(Beginning of Data for analysis)
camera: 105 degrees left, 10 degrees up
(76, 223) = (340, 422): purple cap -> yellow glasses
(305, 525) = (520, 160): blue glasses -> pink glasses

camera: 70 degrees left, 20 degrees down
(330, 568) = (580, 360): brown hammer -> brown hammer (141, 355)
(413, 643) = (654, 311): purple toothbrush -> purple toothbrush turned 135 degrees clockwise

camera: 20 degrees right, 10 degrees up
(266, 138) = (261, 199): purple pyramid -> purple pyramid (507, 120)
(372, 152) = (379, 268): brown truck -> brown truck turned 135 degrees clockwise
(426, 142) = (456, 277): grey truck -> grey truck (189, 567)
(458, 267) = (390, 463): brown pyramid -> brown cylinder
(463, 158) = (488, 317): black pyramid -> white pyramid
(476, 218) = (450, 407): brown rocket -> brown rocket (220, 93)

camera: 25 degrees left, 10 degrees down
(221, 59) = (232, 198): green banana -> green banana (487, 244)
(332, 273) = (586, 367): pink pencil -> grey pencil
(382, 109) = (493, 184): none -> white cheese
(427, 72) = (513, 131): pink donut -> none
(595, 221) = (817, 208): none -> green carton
(End of Data for analysis)
(Beginning of Data for analysis)
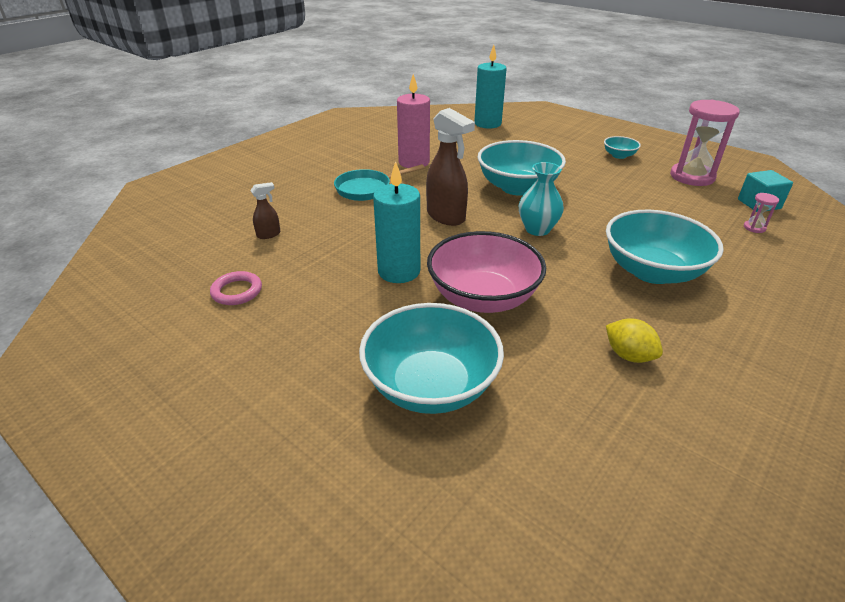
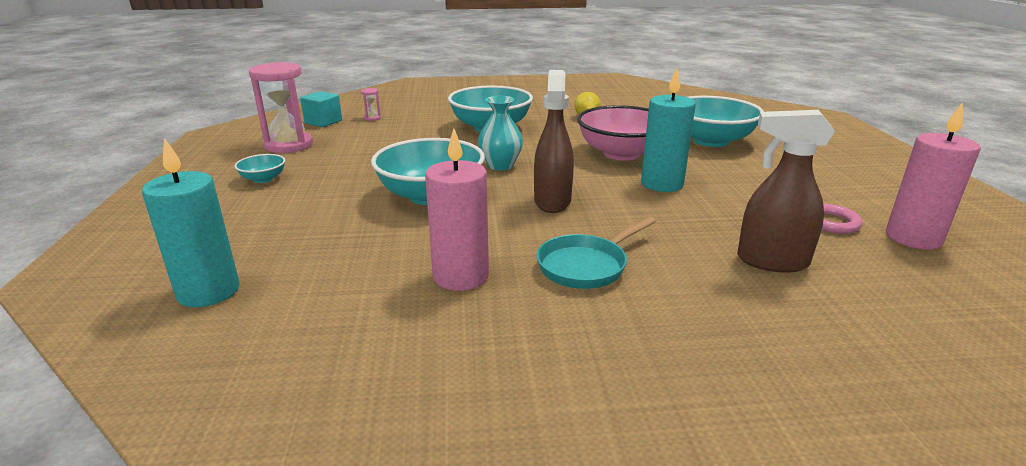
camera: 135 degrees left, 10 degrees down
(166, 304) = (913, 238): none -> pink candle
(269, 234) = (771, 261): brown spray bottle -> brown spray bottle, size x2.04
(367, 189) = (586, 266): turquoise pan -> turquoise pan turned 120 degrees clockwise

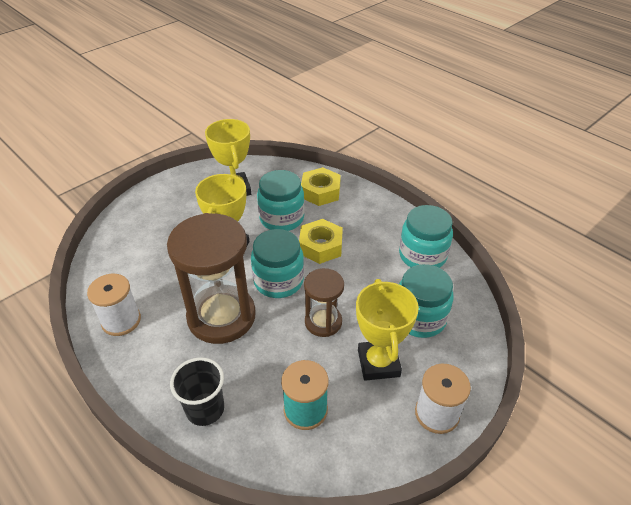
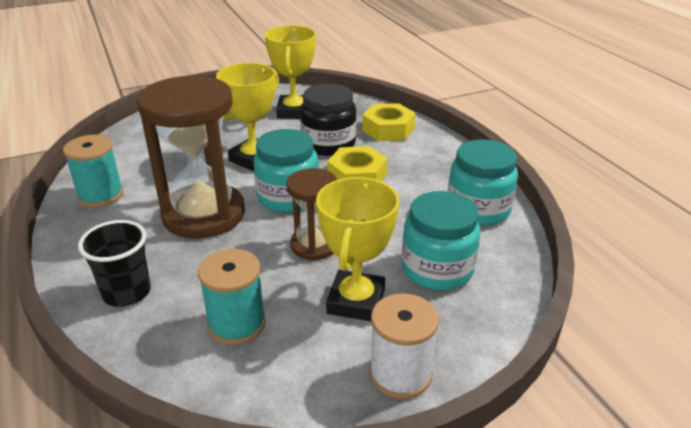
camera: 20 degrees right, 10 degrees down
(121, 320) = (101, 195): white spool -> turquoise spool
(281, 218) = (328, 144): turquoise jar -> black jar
(End of Data for analysis)
Exercise directions>
Above are the records; copy exactly the lines from the one with "(166, 304) = (913, 238): none -> pink candle" through the one with "(281, 218) = (328, 144): turquoise", including both, and nothing more. Leave out pictures.

Answer for this exercise>
(166, 304) = (913, 238): none -> pink candle
(269, 234) = (771, 261): brown spray bottle -> brown spray bottle, size x2.04
(367, 189) = (586, 266): turquoise pan -> turquoise pan turned 120 degrees clockwise

camera: 20 degrees right, 10 degrees down
(121, 320) = (101, 195): white spool -> turquoise spool
(281, 218) = (328, 144): turquoise jar -> black jar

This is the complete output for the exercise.